Object transformation records

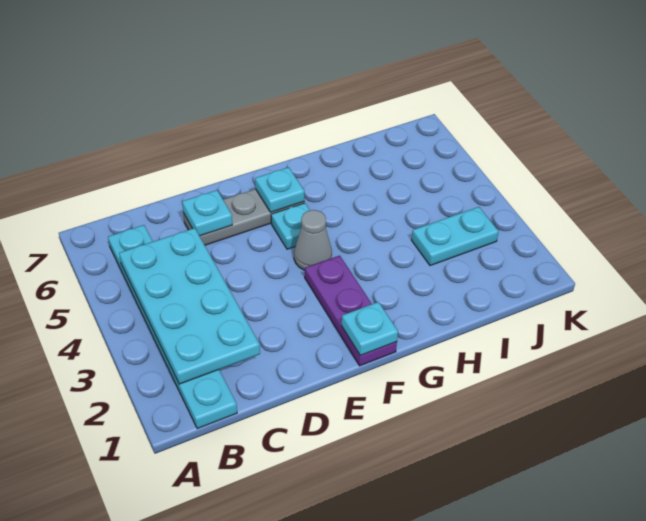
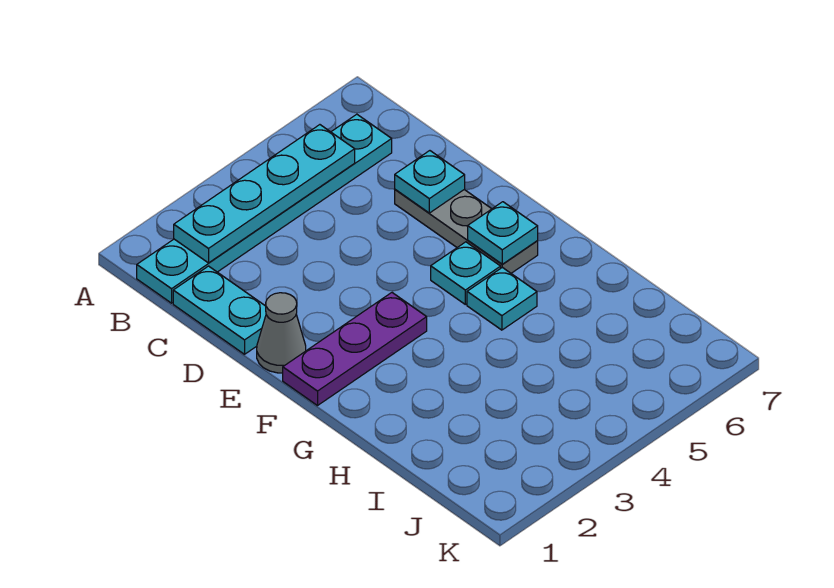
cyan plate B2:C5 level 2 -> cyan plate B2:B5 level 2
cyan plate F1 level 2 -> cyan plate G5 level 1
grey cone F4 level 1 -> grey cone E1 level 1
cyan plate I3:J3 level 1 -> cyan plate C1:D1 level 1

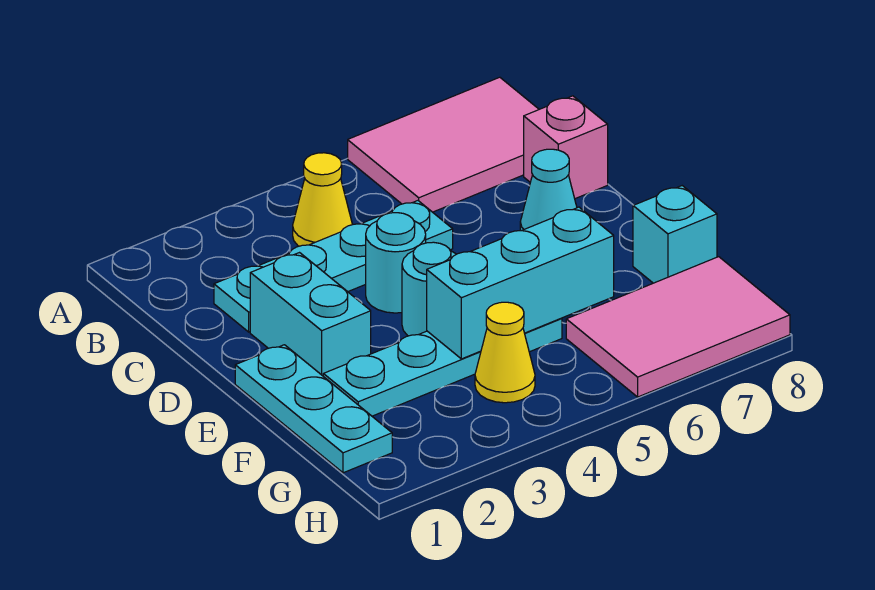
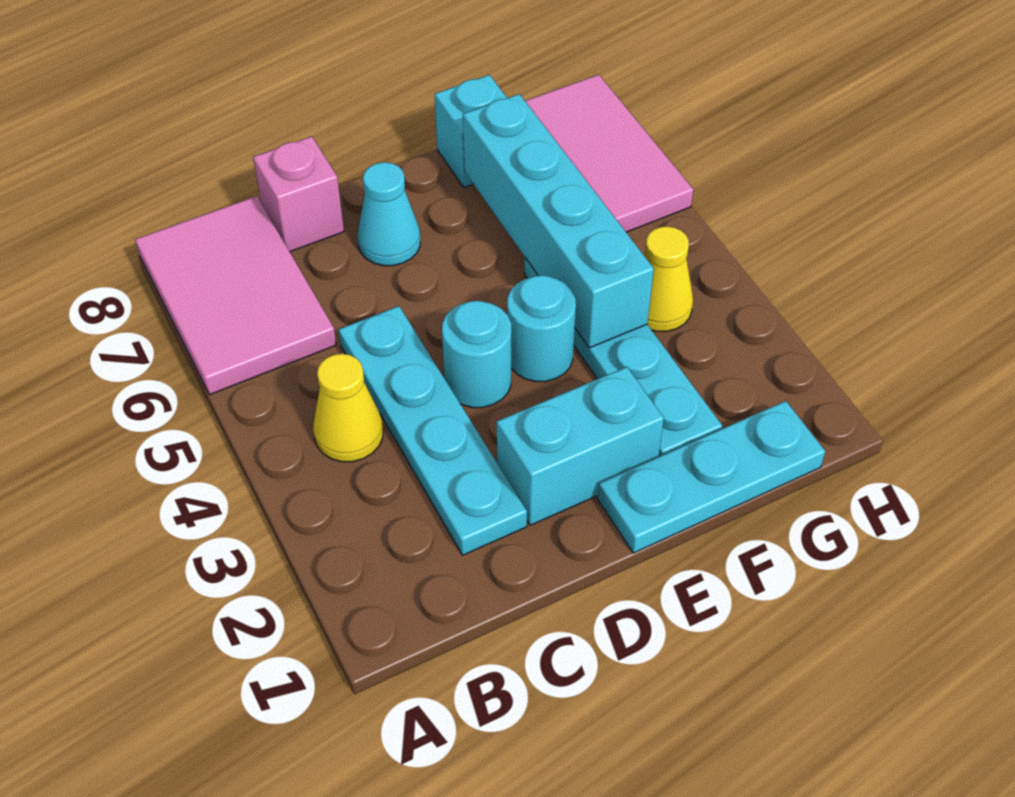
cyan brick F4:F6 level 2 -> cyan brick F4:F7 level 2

▶ **Your assignment**
Which lines of the records above contain the word "plate"? Report each one.

▶ **Task response**
cyan plate B2:C5 level 2 -> cyan plate B2:B5 level 2
cyan plate F1 level 2 -> cyan plate G5 level 1
cyan plate I3:J3 level 1 -> cyan plate C1:D1 level 1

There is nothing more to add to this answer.